DATA TO EXAMINE:
[Start of section]

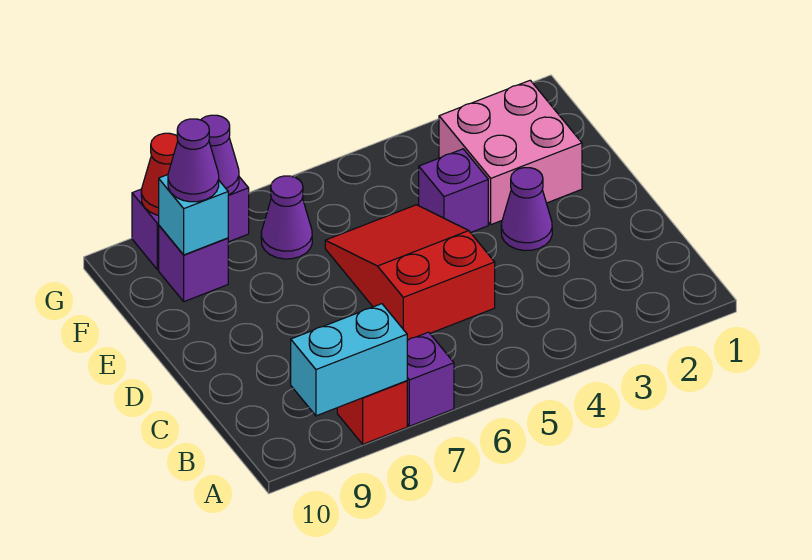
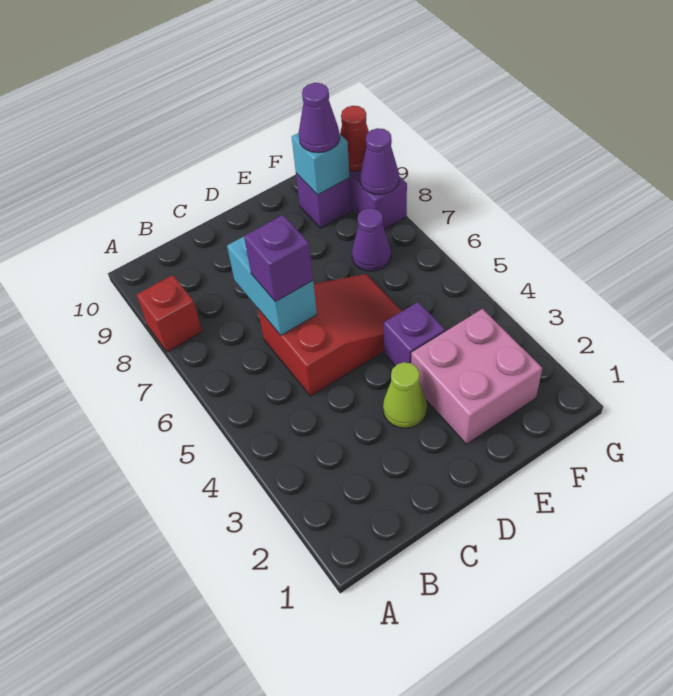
purple 1x1 brick [407,332,454,426] -> purple 1x1 brick moved to [244,215,313,302]
cyan 1x2 brick [291,304,407,416] -> cyan 1x2 brick moved to [227,237,317,335]
purple 1x1 cone [501,168,552,251] -> lime 1x1 cone [383,362,427,428]

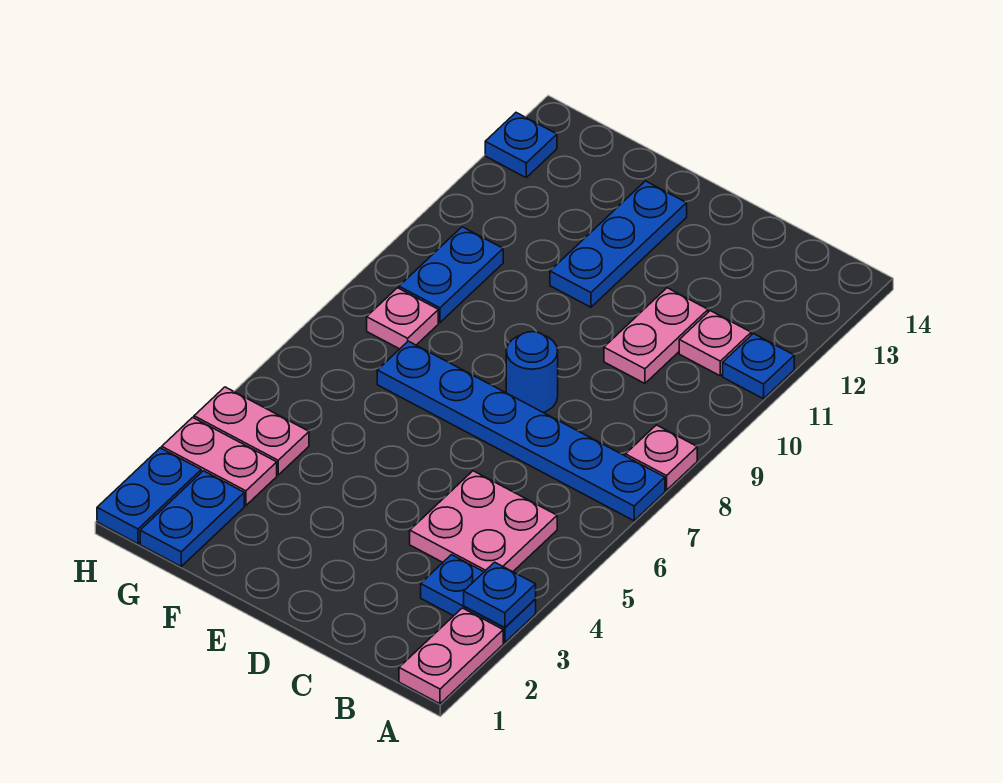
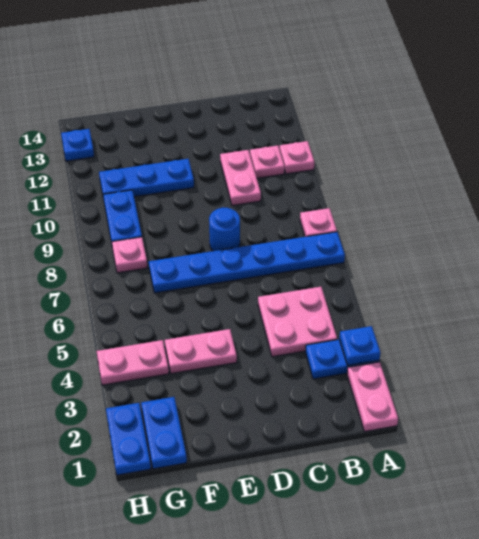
blue 1x1 plate [723,334,794,399] -> pink 1x1 plate [280,141,314,174]
blue 1x3 plate [550,181,687,307] -> blue 1x3 plate turned to [99,159,194,197]
pink 1x2 plate [162,417,277,506] -> pink 1x2 plate moved to [165,329,237,374]

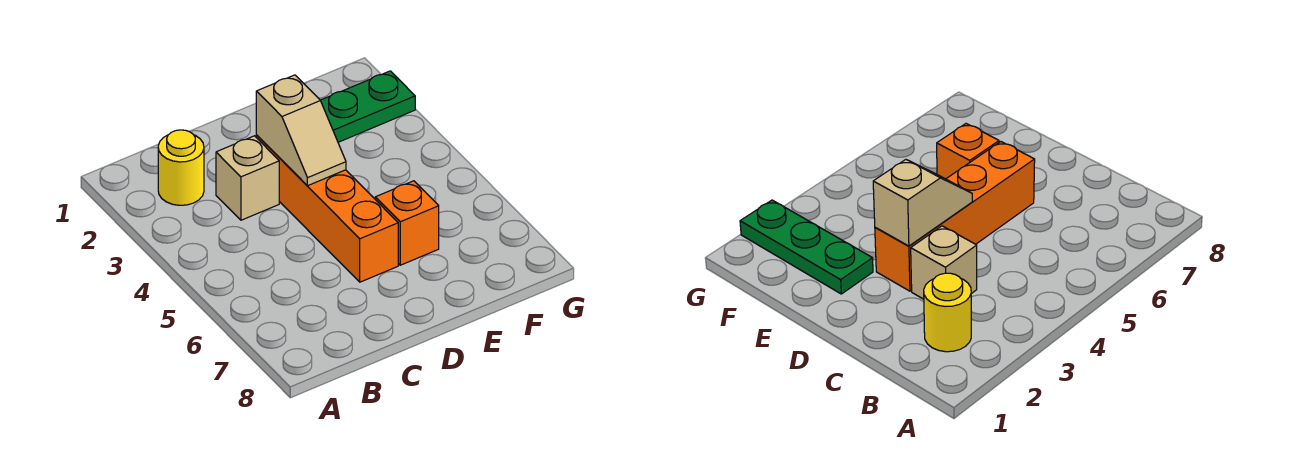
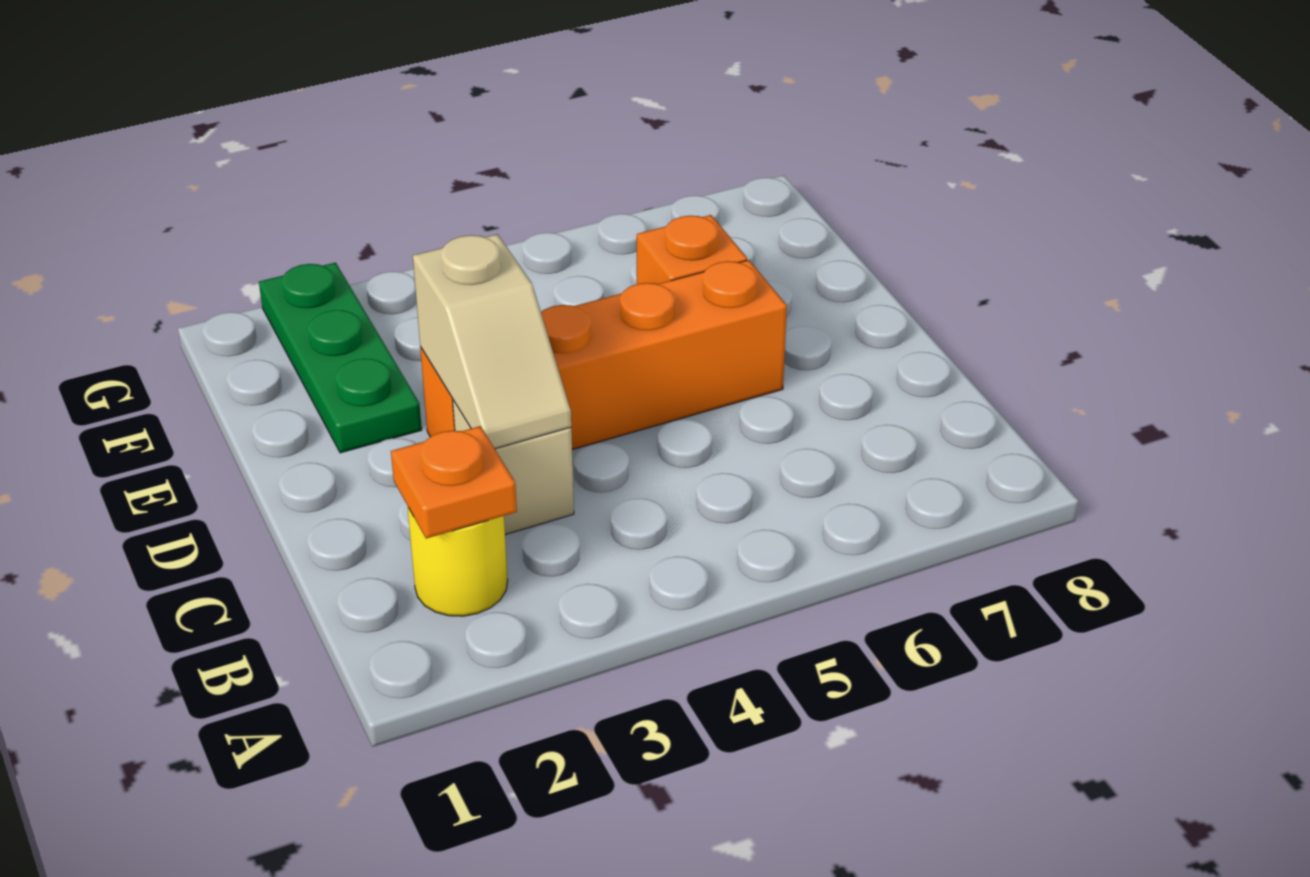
none -> orange 1x1 plate [391,426,517,539]
tan 1x2 slope [256,75,346,186] -> tan 1x2 slope turned to [413,234,571,449]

[End of section]

An exact copy of the lines above from the one with "purple 1x1 cone" up to and including the one with "blue 1x3 plate [550,181,687,307]" is required; reproduce only those lines, omitting all pictures.

EXERCISE OUTPUT:
purple 1x1 cone [501,168,552,251] -> lime 1x1 cone [383,362,427,428]

blue 1x1 plate [723,334,794,399] -> pink 1x1 plate [280,141,314,174]
blue 1x3 plate [550,181,687,307] -> blue 1x3 plate turned to [99,159,194,197]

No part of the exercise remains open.